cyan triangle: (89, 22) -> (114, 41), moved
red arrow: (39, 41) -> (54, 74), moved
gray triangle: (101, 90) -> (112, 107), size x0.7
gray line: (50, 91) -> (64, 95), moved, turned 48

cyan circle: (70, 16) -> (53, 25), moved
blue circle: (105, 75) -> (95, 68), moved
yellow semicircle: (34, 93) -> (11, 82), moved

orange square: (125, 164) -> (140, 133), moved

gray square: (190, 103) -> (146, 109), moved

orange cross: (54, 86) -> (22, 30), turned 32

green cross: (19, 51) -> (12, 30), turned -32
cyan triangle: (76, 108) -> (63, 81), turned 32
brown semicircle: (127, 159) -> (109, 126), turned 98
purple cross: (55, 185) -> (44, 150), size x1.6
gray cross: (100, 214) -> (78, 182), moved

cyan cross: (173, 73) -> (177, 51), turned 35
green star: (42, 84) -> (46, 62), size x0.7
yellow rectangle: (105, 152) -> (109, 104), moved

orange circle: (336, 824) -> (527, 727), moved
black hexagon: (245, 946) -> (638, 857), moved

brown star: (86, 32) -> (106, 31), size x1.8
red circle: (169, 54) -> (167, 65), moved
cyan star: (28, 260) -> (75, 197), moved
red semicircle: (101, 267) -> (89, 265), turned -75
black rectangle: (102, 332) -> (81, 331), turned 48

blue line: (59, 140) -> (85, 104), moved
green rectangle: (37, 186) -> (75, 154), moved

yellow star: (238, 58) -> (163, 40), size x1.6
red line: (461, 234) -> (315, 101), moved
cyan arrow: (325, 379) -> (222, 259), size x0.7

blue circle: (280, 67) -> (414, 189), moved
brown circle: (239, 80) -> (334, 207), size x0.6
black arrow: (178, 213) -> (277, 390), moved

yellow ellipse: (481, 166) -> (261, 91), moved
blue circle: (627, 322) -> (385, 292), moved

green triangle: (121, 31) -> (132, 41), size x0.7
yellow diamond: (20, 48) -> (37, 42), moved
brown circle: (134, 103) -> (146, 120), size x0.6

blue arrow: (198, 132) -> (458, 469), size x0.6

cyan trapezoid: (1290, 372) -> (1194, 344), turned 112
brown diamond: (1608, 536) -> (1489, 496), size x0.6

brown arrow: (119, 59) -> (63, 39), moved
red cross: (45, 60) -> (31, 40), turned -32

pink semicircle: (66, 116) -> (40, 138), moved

--------------------

__Work item__. Each line, from the one that holds "cyan trapezoid: (1290, 372)" through the last line of the entries, must be repeated exactly. Leave out everything else.

__Task solution__.
cyan trapezoid: (1290, 372) -> (1194, 344), turned 112
brown diamond: (1608, 536) -> (1489, 496), size x0.6

brown arrow: (119, 59) -> (63, 39), moved
red cross: (45, 60) -> (31, 40), turned -32

pink semicircle: (66, 116) -> (40, 138), moved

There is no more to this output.